+++ Dataset records

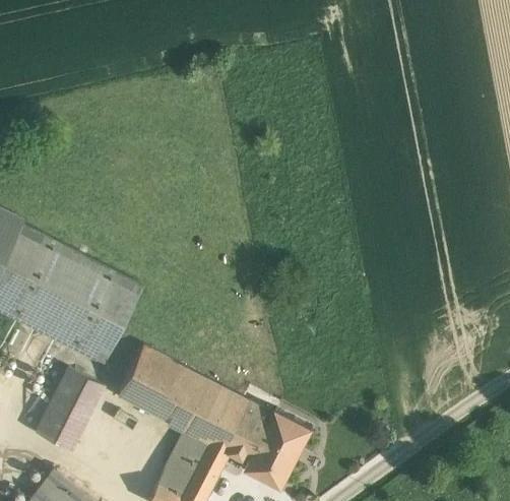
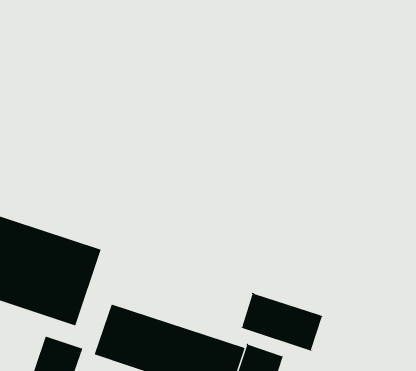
building: none -> [241,292,324,352]

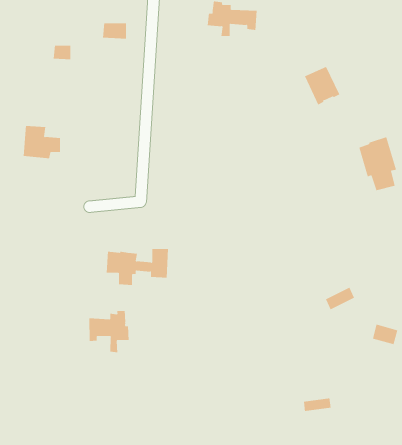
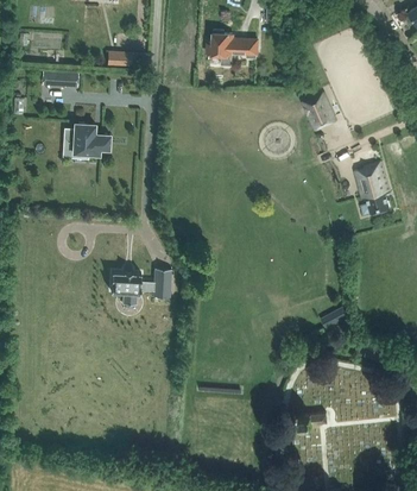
building: [23,125,61,159] -> [72,122,109,155]
building: [89,310,129,353] -> none

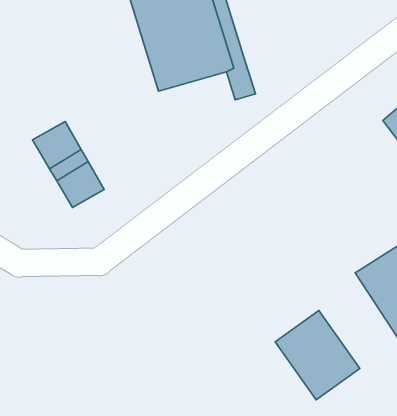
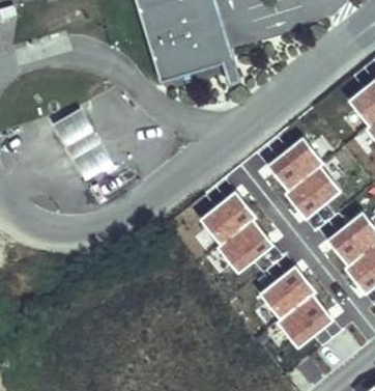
building: none -> [267,138,339,214]
building: none -> [202,194,270,269]

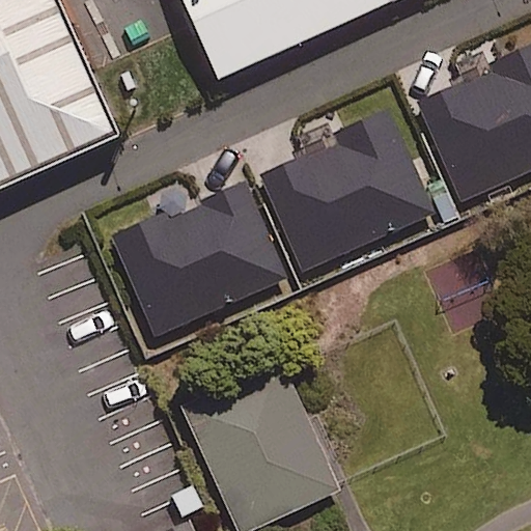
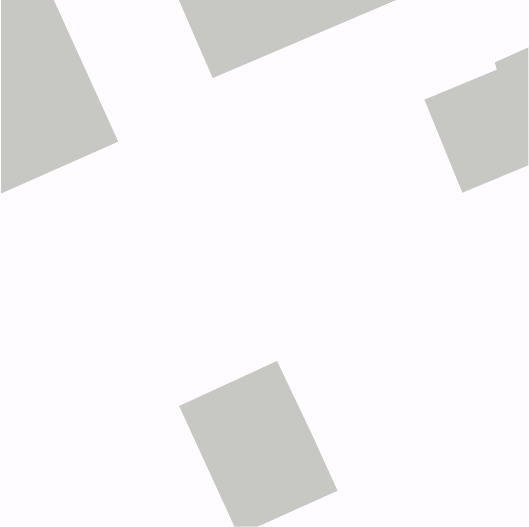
building: [264,111,431,266] -> none
building: [114,186,284,333] -> none

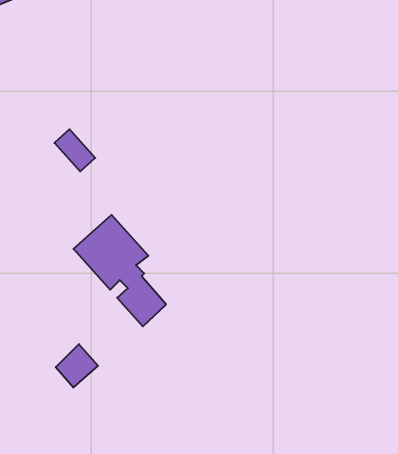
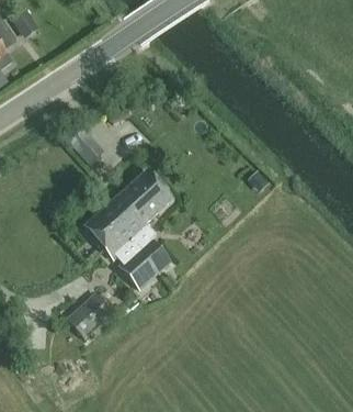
building: none -> [115,169,172,270]

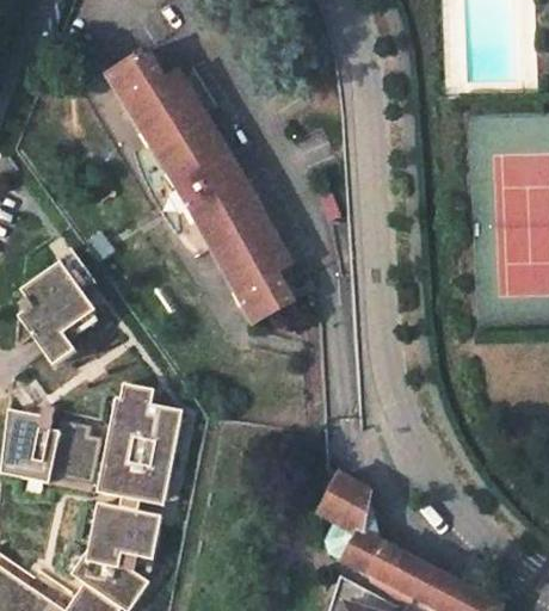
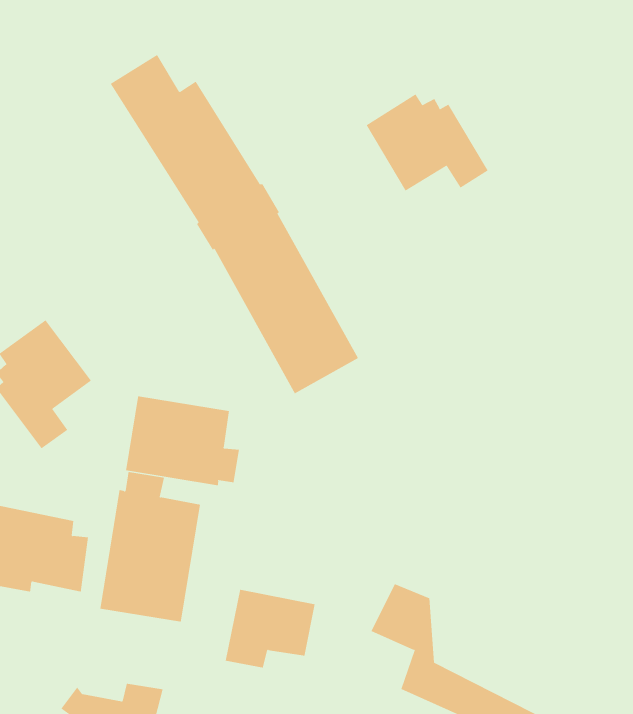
building: none -> [366,93,488,192]
building: none -> [125,396,240,486]
building: [86,505,159,568] -> [225,589,316,668]

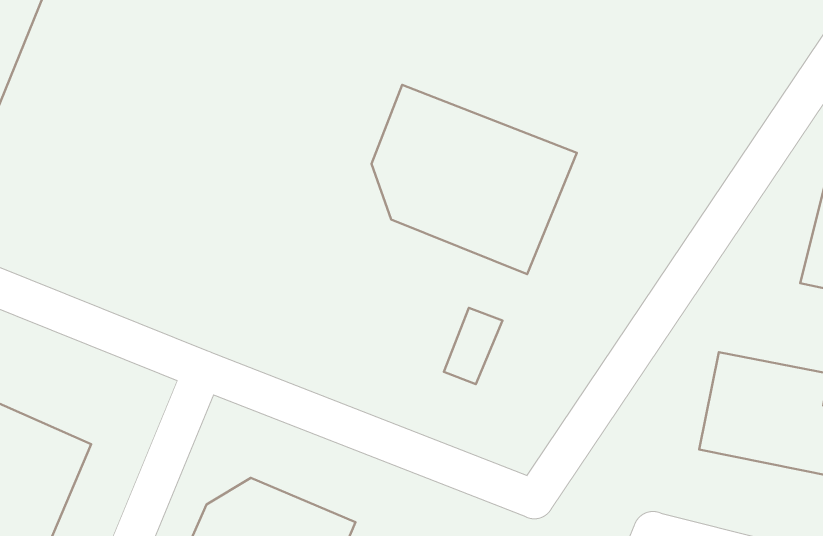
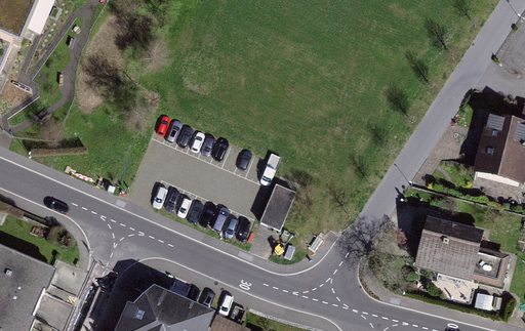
building: [372,85,577,274] -> none

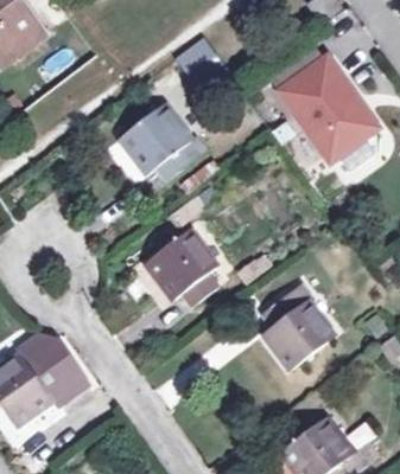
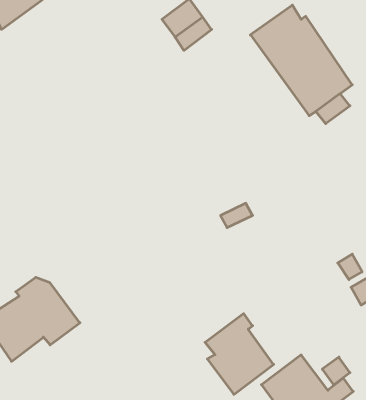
building: [120,103,207,181] -> none
building: [146,230,220,306] -> none
building: [260,282,334,369] -> [205,314,274,394]

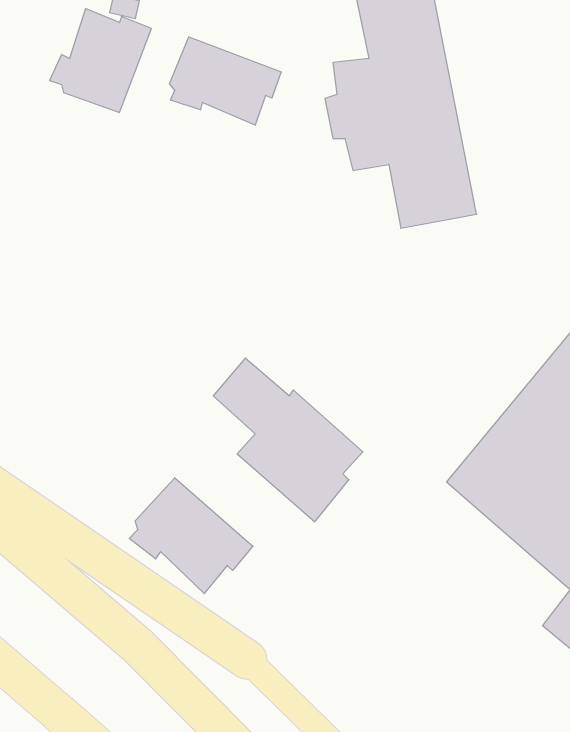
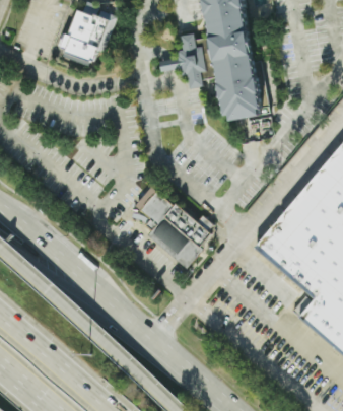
building: [169,37,281,125] -> none
building: [129,478,253,594] -> none

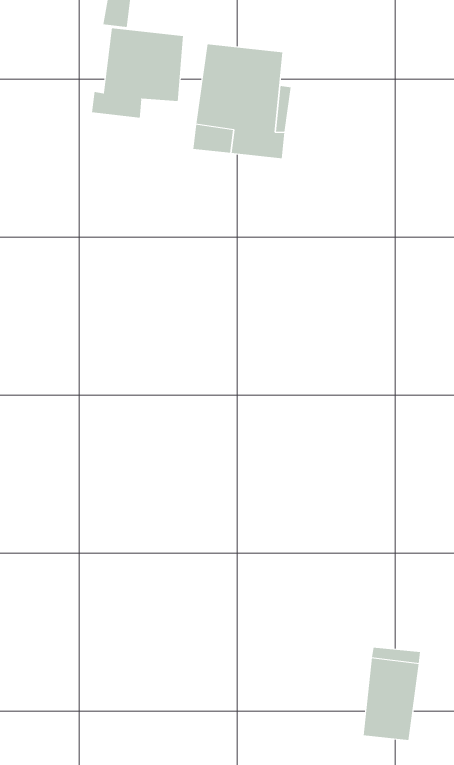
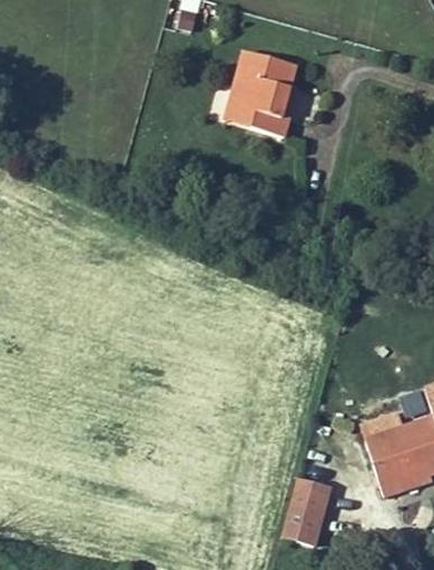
building: [92,27,184,118] -> none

++++++

:: Task to complete ::
When you reach the line containing "building: none -> [366,93,488,192]" in the records above, write out that line and every line after it through the end, exactly, but omit the pictures.

:: Response to the exercise ::
building: none -> [366,93,488,192]
building: none -> [125,396,240,486]
building: [86,505,159,568] -> [225,589,316,668]

building: [372,85,577,274] -> none

building: [120,103,207,181] -> none
building: [146,230,220,306] -> none
building: [260,282,334,369] -> [205,314,274,394]

building: [169,37,281,125] -> none
building: [129,478,253,594] -> none

building: [92,27,184,118] -> none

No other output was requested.